** Material shown follows **

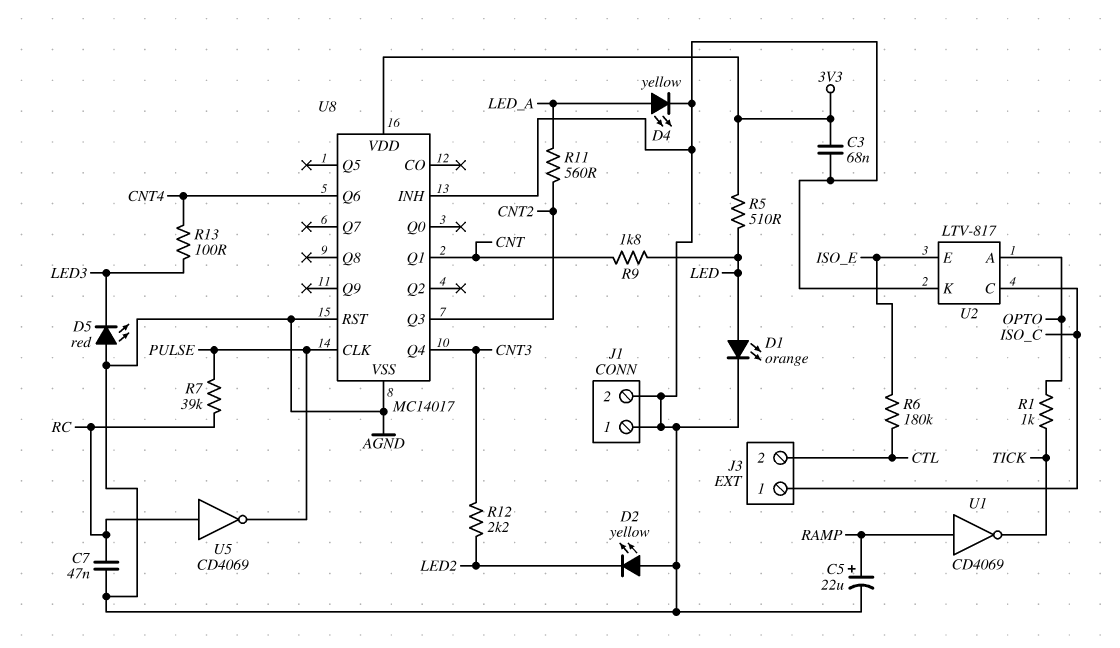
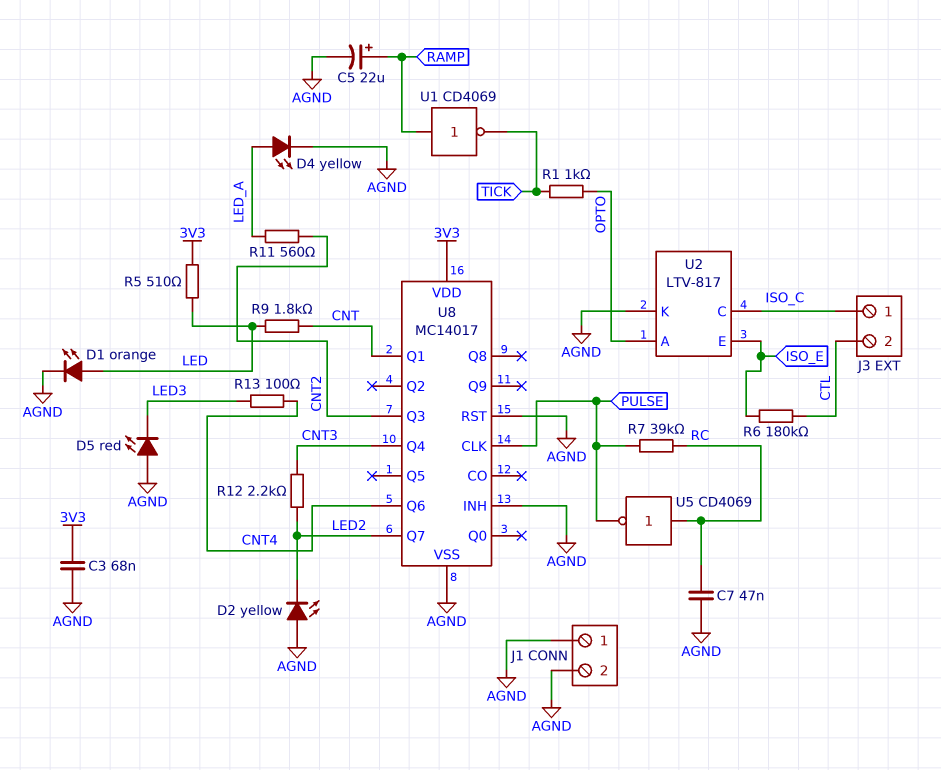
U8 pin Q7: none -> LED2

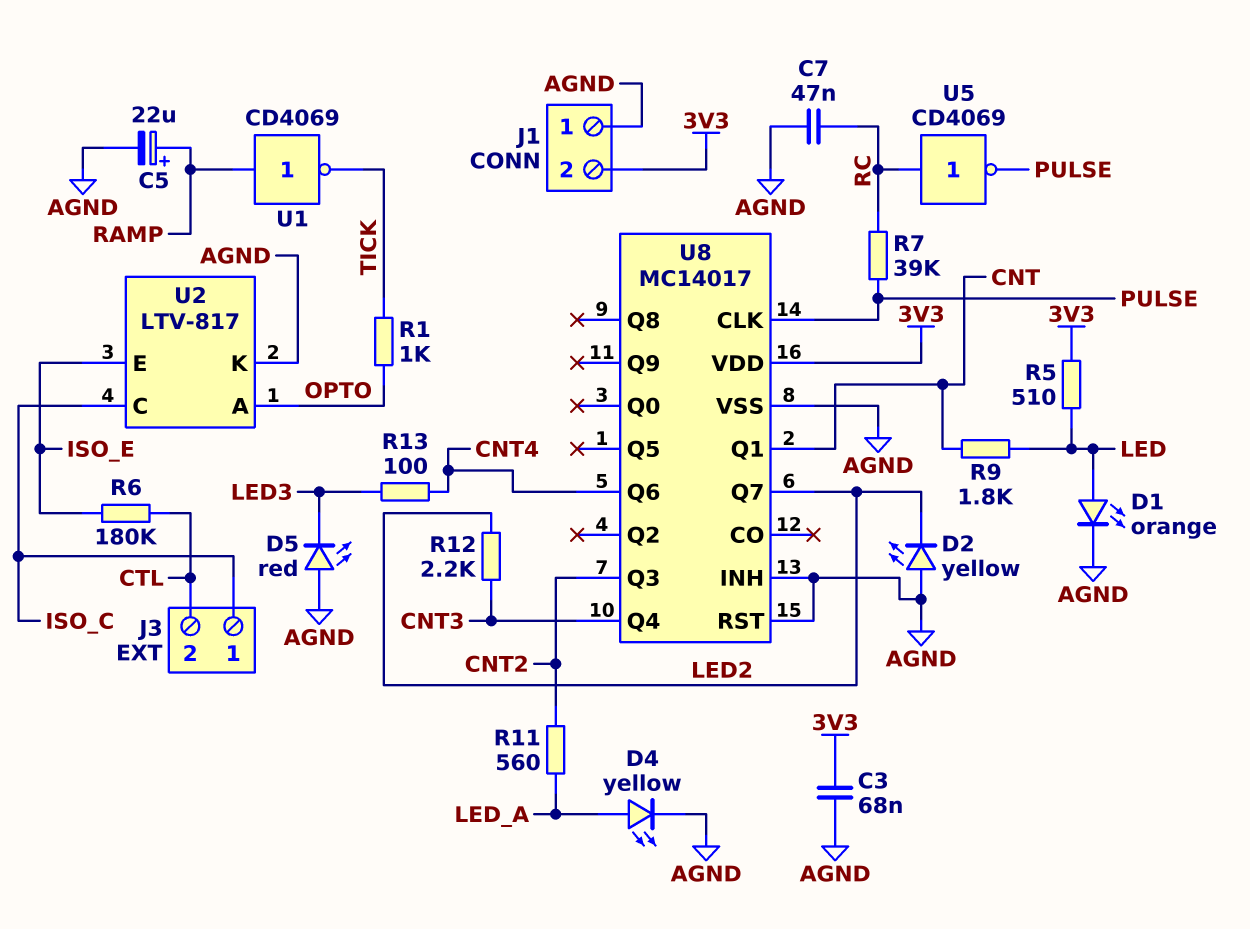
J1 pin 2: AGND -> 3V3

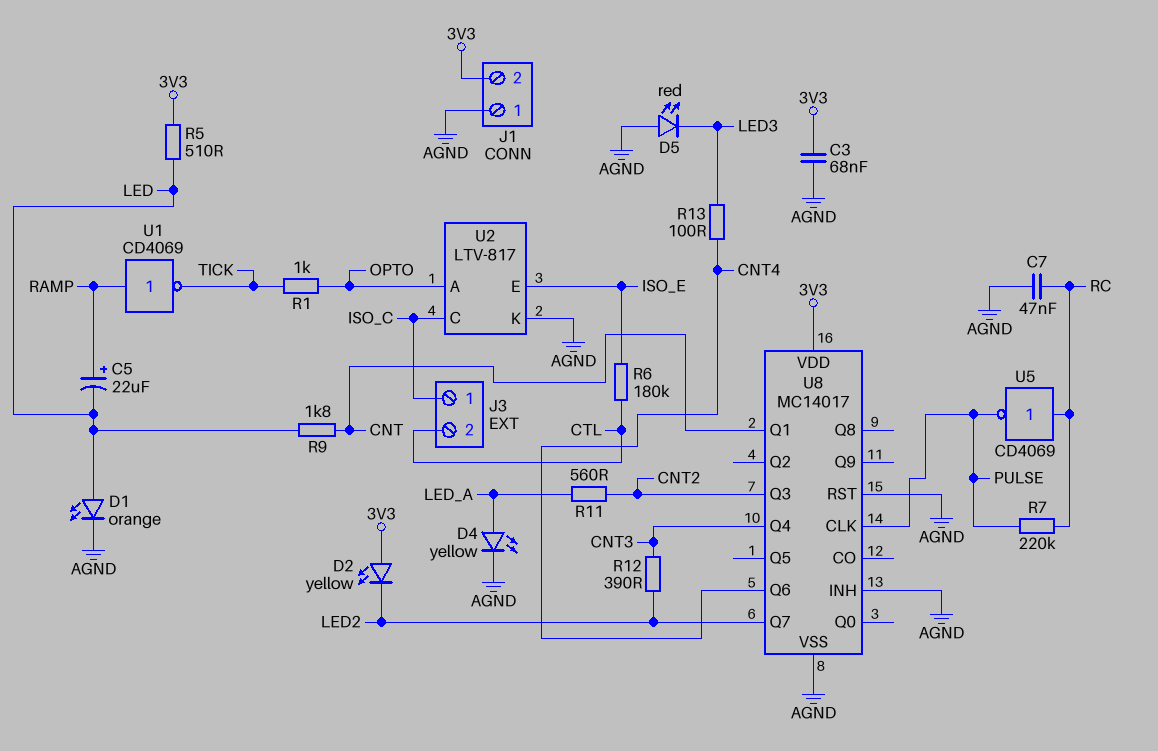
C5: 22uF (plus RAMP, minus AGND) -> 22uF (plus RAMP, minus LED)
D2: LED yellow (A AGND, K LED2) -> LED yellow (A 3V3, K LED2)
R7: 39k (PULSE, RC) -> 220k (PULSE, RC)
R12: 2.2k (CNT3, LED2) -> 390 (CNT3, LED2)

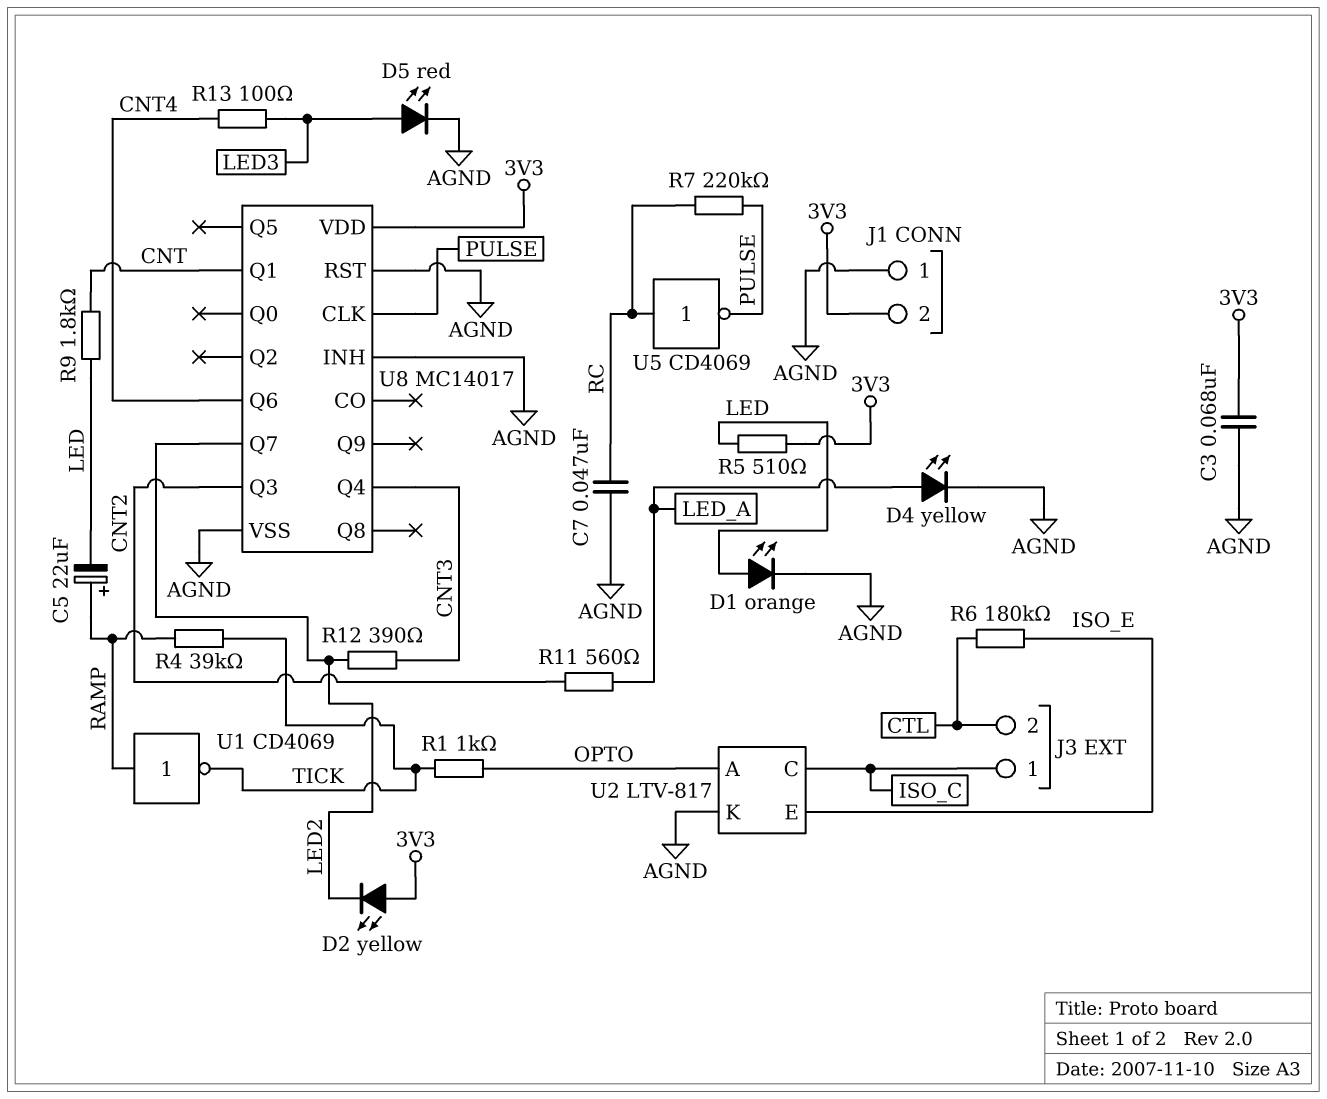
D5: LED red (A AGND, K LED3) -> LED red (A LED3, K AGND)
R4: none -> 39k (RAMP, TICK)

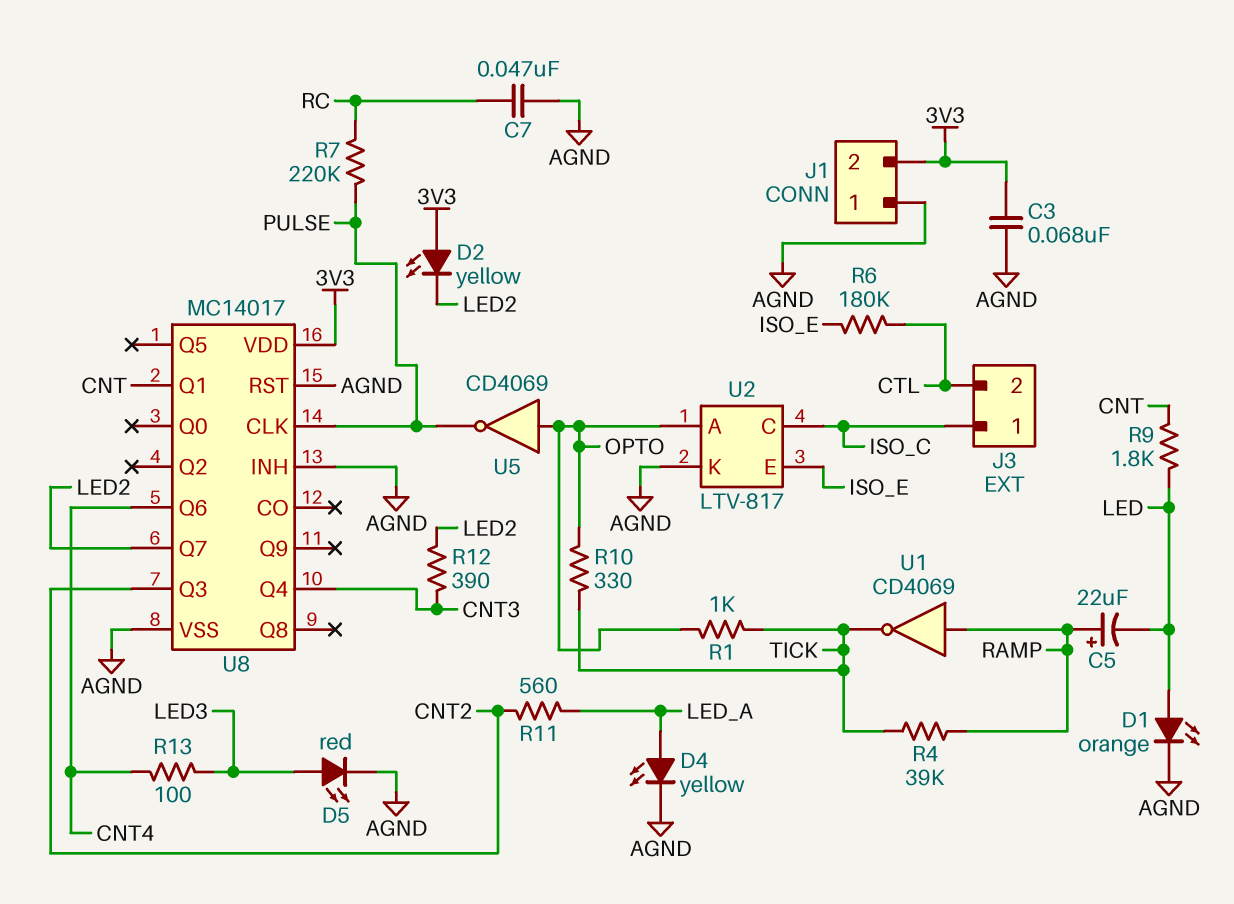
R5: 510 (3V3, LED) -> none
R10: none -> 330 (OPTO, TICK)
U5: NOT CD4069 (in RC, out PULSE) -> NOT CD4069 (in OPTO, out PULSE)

** End of Material shown **
** Material shown follows **

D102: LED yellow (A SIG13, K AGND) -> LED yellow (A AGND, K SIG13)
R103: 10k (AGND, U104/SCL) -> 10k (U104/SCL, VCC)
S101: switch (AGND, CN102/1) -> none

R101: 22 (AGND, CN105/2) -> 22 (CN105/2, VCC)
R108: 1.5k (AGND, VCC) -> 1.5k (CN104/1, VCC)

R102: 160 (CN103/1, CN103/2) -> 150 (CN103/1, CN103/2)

** End of Material shown **

Exercise
Above are the records; restate exactly the lines from the one containing "J1 pin 2: AGND -> 3V3" through the one containing "U5: NOT CD4069", keeping pictures out.

Your solution
J1 pin 2: AGND -> 3V3

C5: 22uF (plus RAMP, minus AGND) -> 22uF (plus RAMP, minus LED)
D2: LED yellow (A AGND, K LED2) -> LED yellow (A 3V3, K LED2)
R7: 39k (PULSE, RC) -> 220k (PULSE, RC)
R12: 2.2k (CNT3, LED2) -> 390 (CNT3, LED2)

D5: LED red (A AGND, K LED3) -> LED red (A LED3, K AGND)
R4: none -> 39k (RAMP, TICK)

R5: 510 (3V3, LED) -> none
R10: none -> 330 (OPTO, TICK)
U5: NOT CD4069 (in RC, out PULSE) -> NOT CD4069 (in OPTO, out PULSE)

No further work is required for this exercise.